Before-and-after object lists:
◆ ◆ ◆

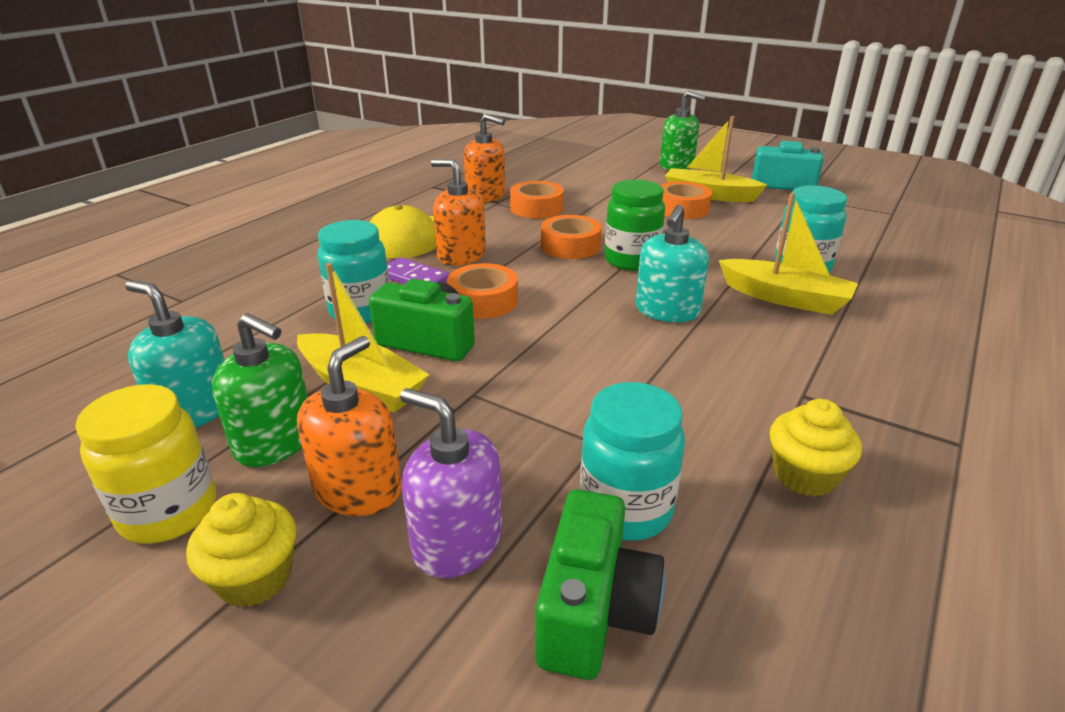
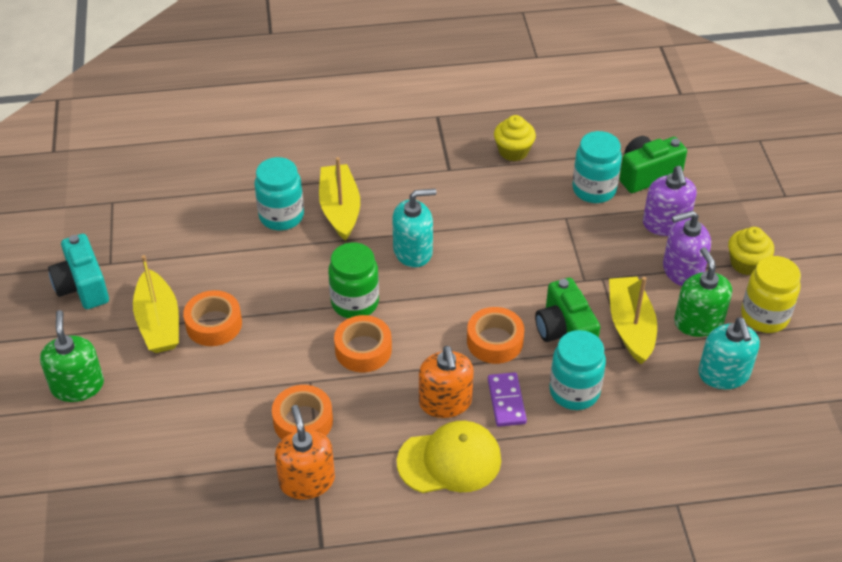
camera: 130 degrees left, 15 degrees up
(358, 489) = (682, 270): orange soap dispenser -> purple soap dispenser

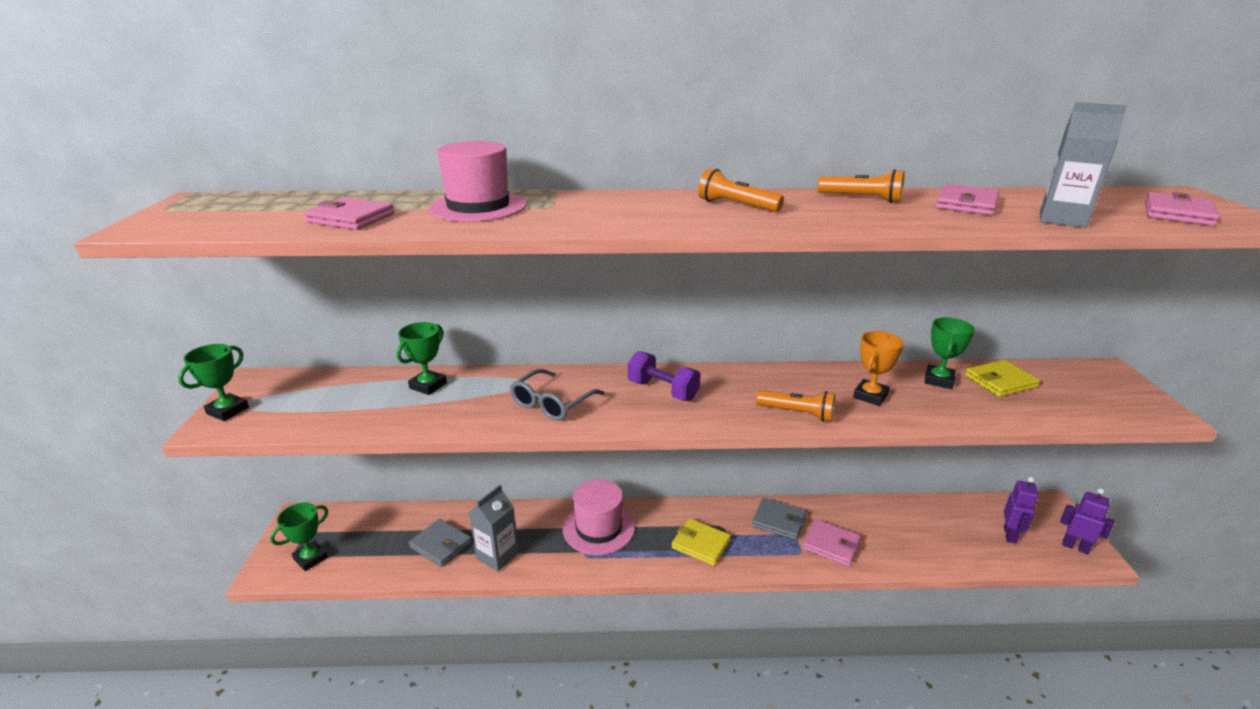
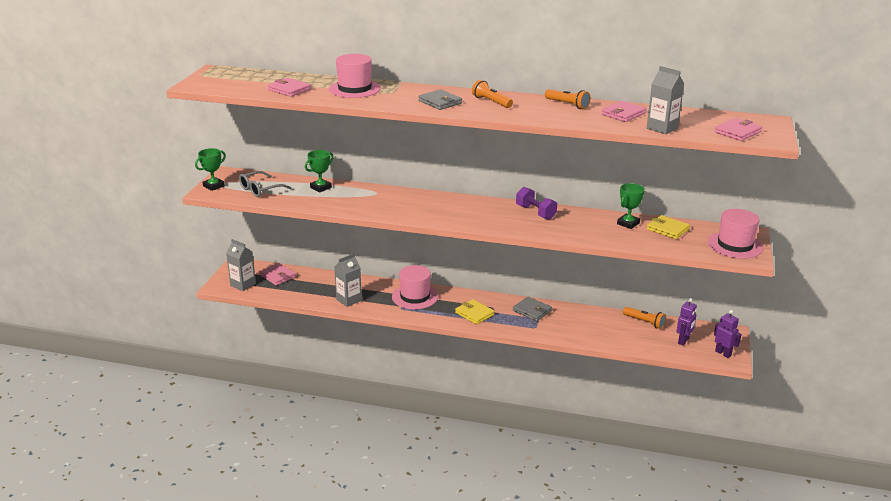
camera: 15 degrees right, 0 degrees up
(311, 558) = (243, 284): green trophy -> grey carton
(441, 545) = (317, 290): grey wallet -> grey wallet (440, 102)
(551, 404) = (385, 205): grey glasses -> grey glasses (260, 189)
(663, 390) = (453, 207): purple dumbbell -> purple dumbbell (535, 212)
(797, 413) = (523, 228): orange flashlight -> orange flashlight (644, 322)
(831, 545) = (557, 327): pink wallet -> pink wallet (277, 276)
(870, 396) = (575, 225): orange trophy -> none
(1000, 381) = (667, 229): yellow wallet -> yellow wallet turned 45 degrees clockwise
(1116, 394) = (735, 245): none -> pink hat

◆ ◆ ◆

→ **The task**
In the records above, copy exactly the lines from the one that contains "(797, 413) = (523, 228): orange" through the last, and nothing else.

→ **Answer space**
(797, 413) = (523, 228): orange flashlight -> orange flashlight (644, 322)
(831, 545) = (557, 327): pink wallet -> pink wallet (277, 276)
(870, 396) = (575, 225): orange trophy -> none
(1000, 381) = (667, 229): yellow wallet -> yellow wallet turned 45 degrees clockwise
(1116, 394) = (735, 245): none -> pink hat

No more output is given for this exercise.